Please copy out each line of the listing that contains the word "green".

**Task inputs**
+++++

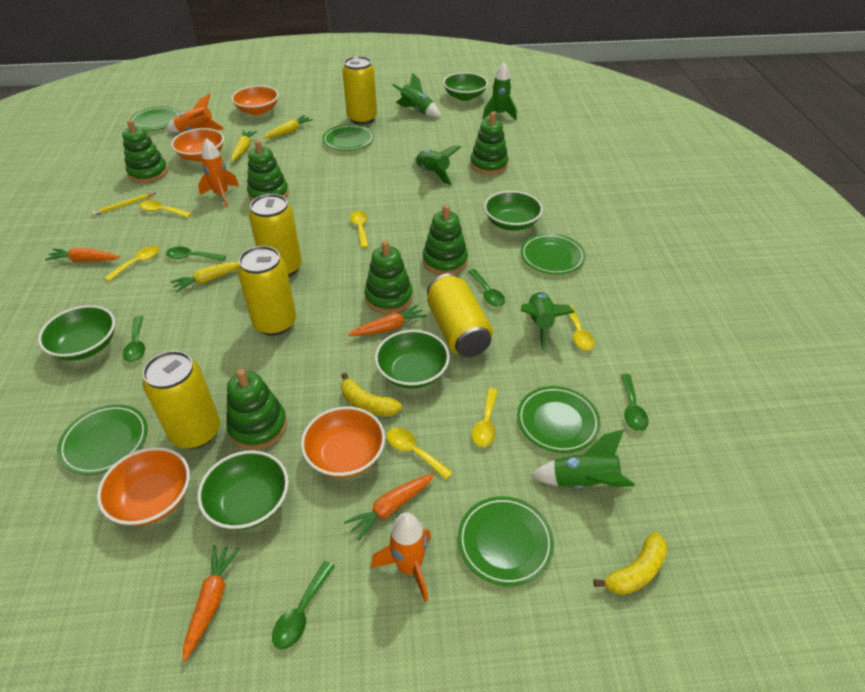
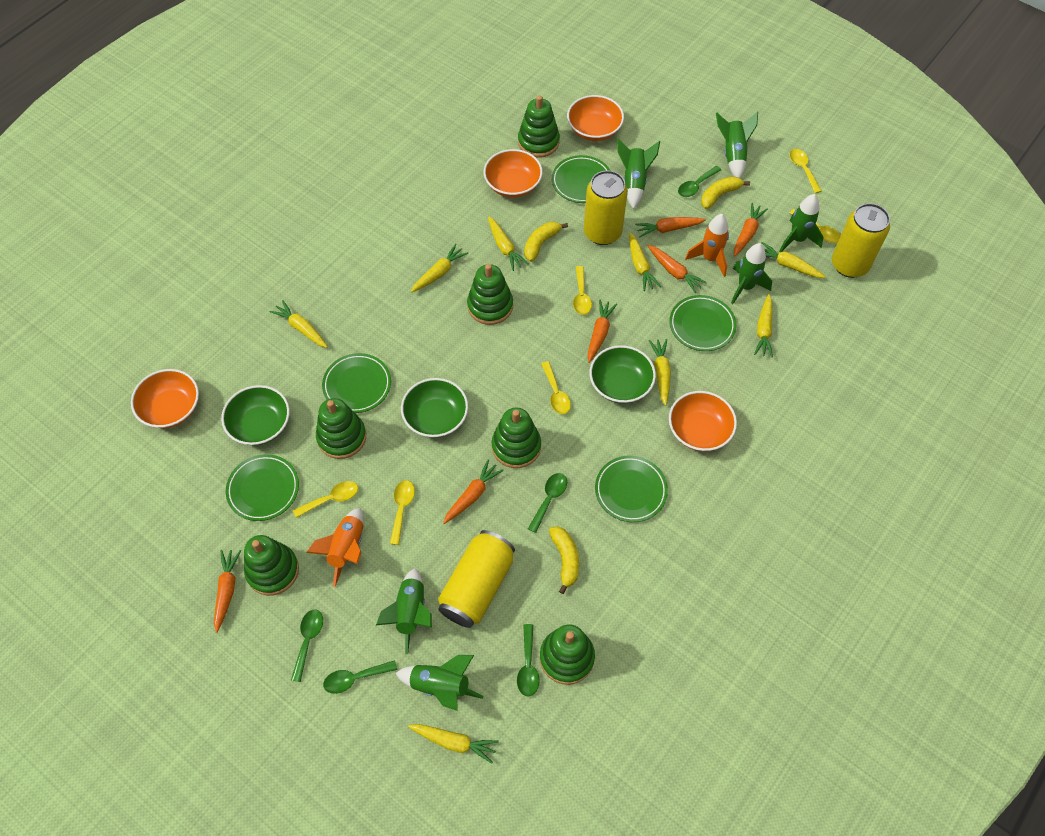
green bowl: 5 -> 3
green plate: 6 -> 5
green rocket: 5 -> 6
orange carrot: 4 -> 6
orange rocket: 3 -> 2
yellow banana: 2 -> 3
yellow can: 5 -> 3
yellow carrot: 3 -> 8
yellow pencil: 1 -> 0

+++++

**Reply to the task**
green bowl: 5 -> 3
green plate: 6 -> 5
green rocket: 5 -> 6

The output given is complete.